* Problem statement *
In the entries below, filter for the word "pink" and copy every matching line.

——————

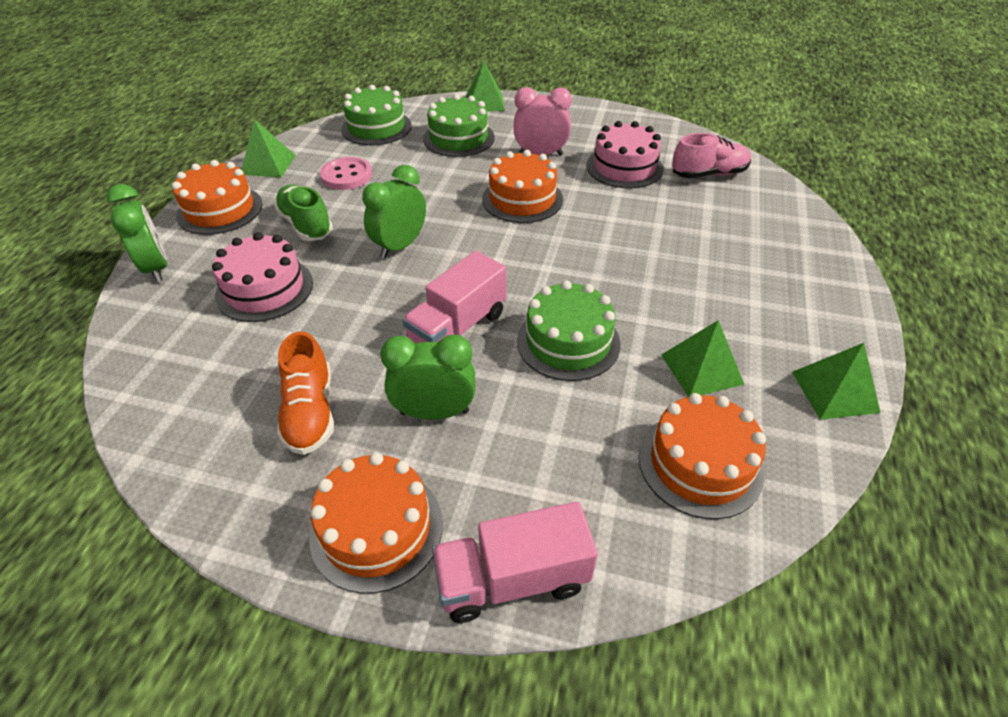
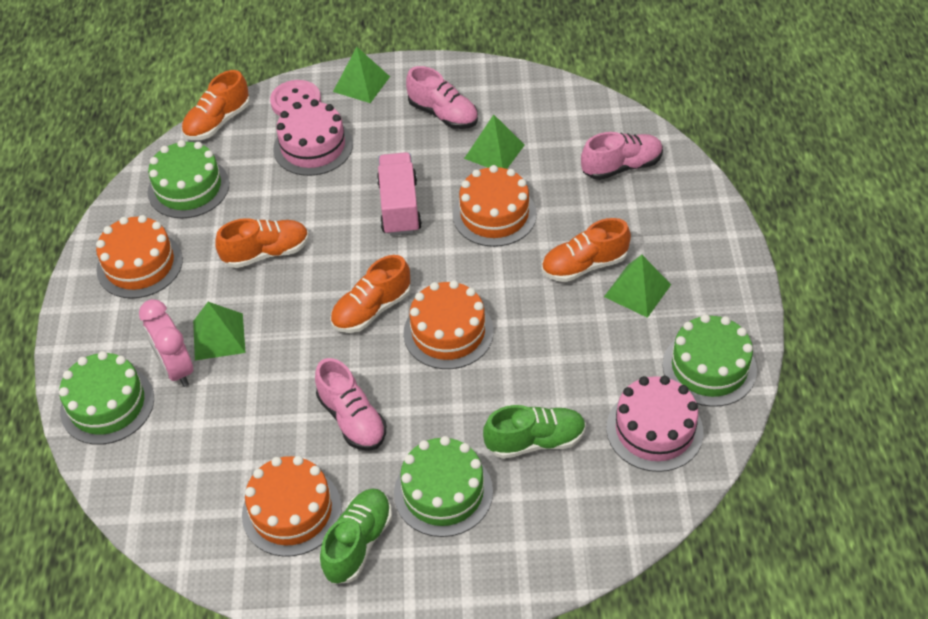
green cake: 3 -> 4
green clock: 3 -> 0
green shoe: 1 -> 2
orange shoe: 1 -> 4
pink shoe: 1 -> 3
pink truck: 2 -> 1

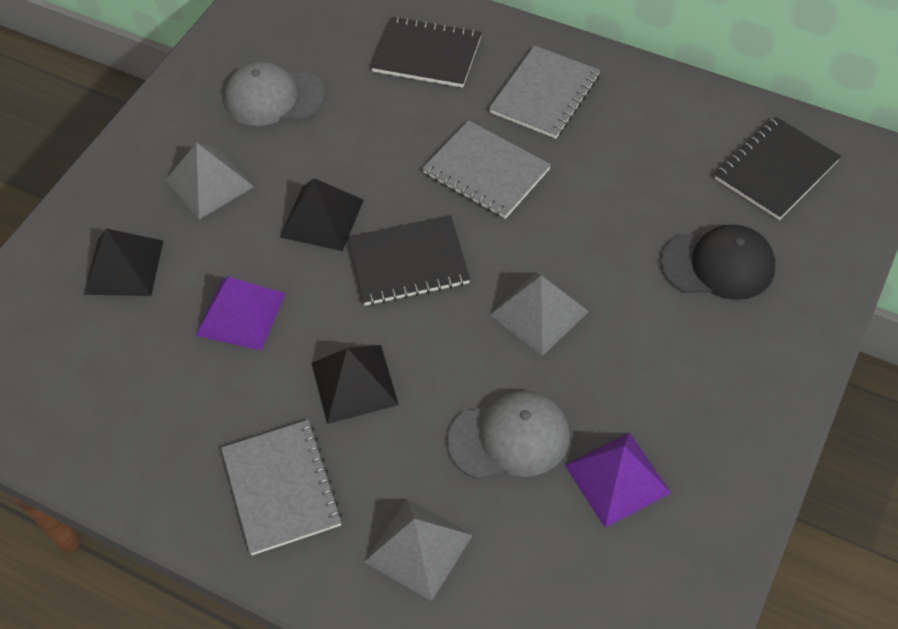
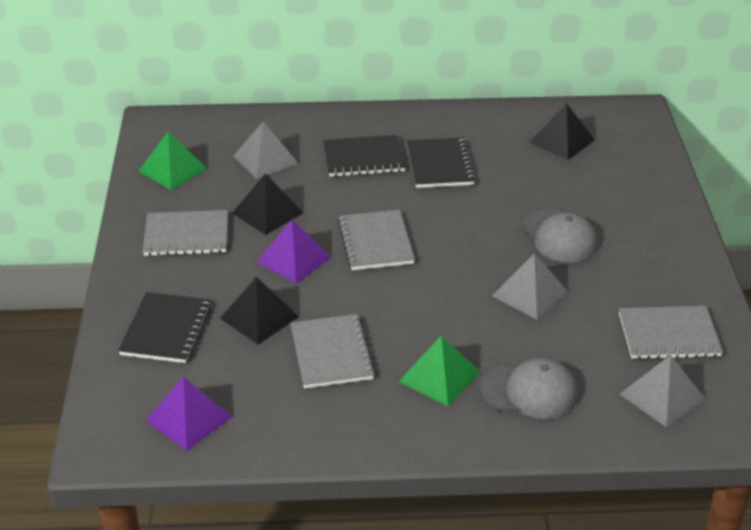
black cap: 1 -> 0
green pyramid: 0 -> 2
grey notebook: 3 -> 4

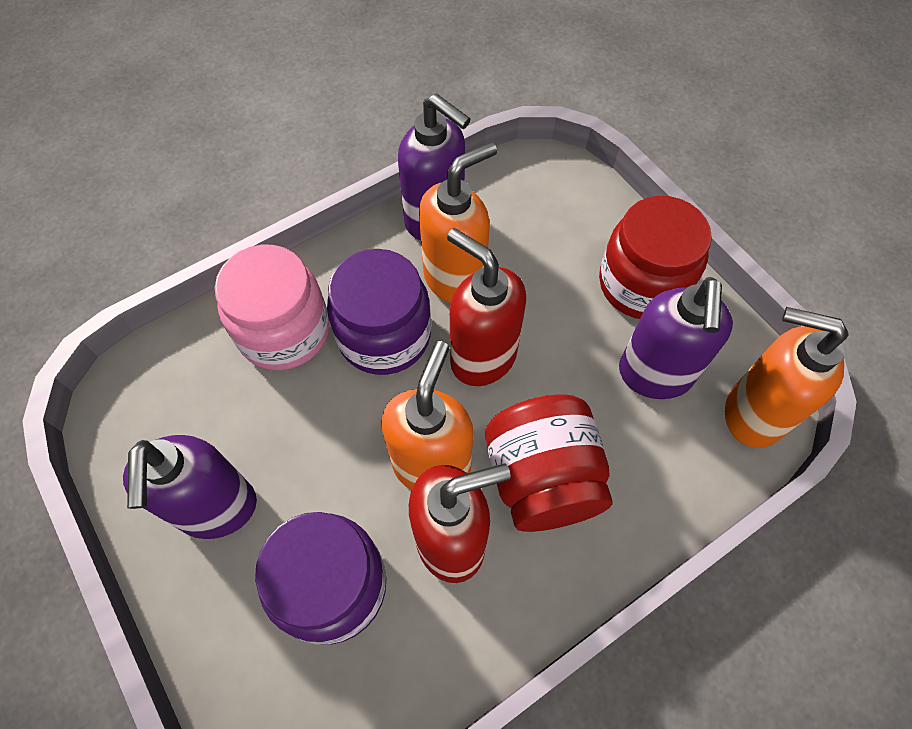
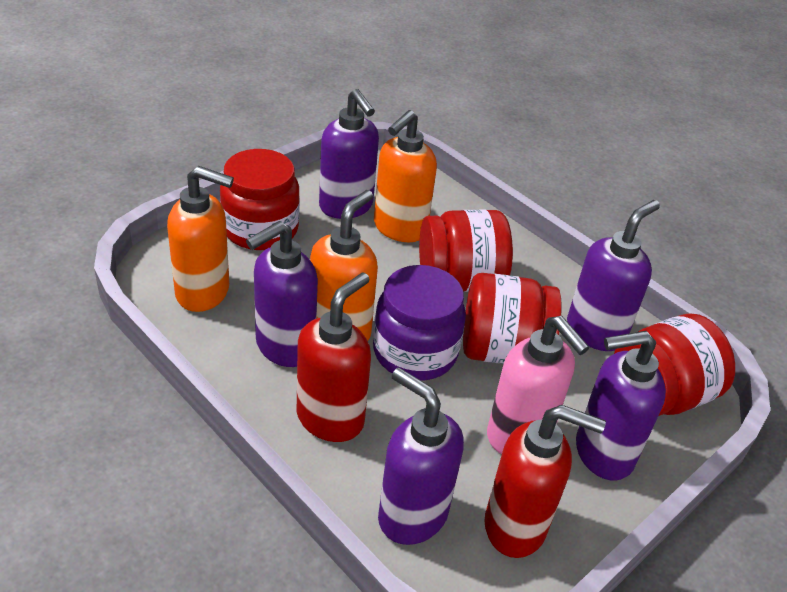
pink jar: 1 -> 0
pink soap dispenser: 0 -> 1
purple jar: 2 -> 1
purple soap dispenser: 3 -> 5
red jar: 2 -> 4

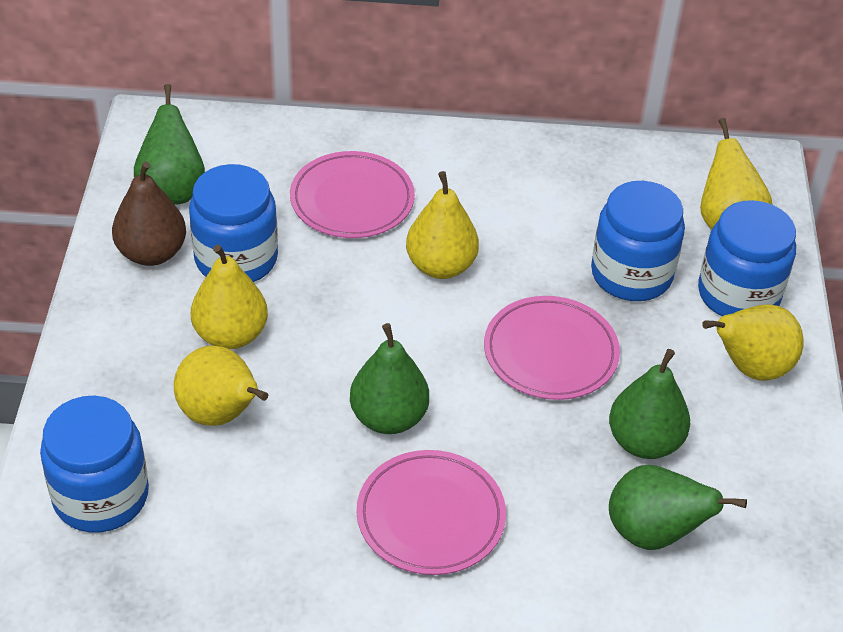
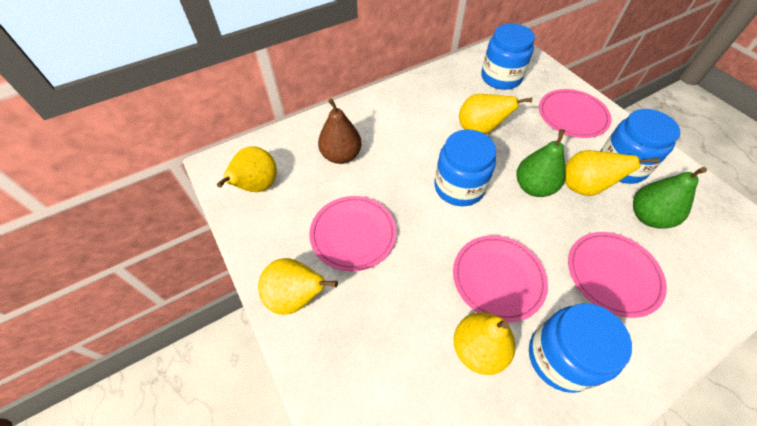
green pear: 4 -> 2
pink plate: 3 -> 4

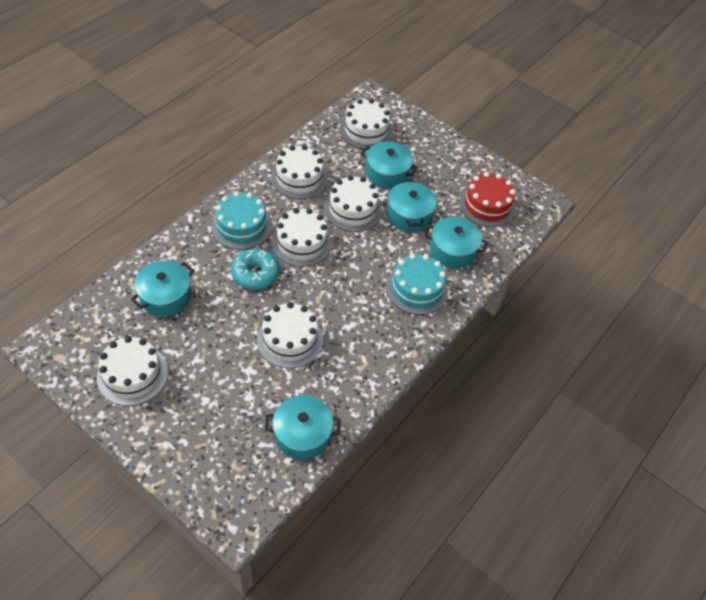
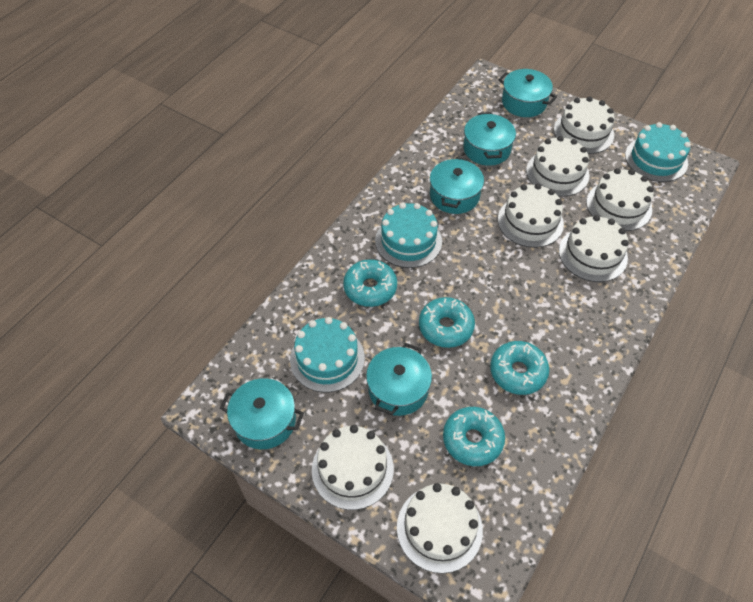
red cake: 1 -> 0
turquoise cake: 2 -> 3
turquoise donut: 1 -> 4
white cake: 6 -> 7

——————

* Solution *
pink shoe: 1 -> 3
pink truck: 2 -> 1
pink jar: 1 -> 0
pink soap dispenser: 0 -> 1
pink plate: 3 -> 4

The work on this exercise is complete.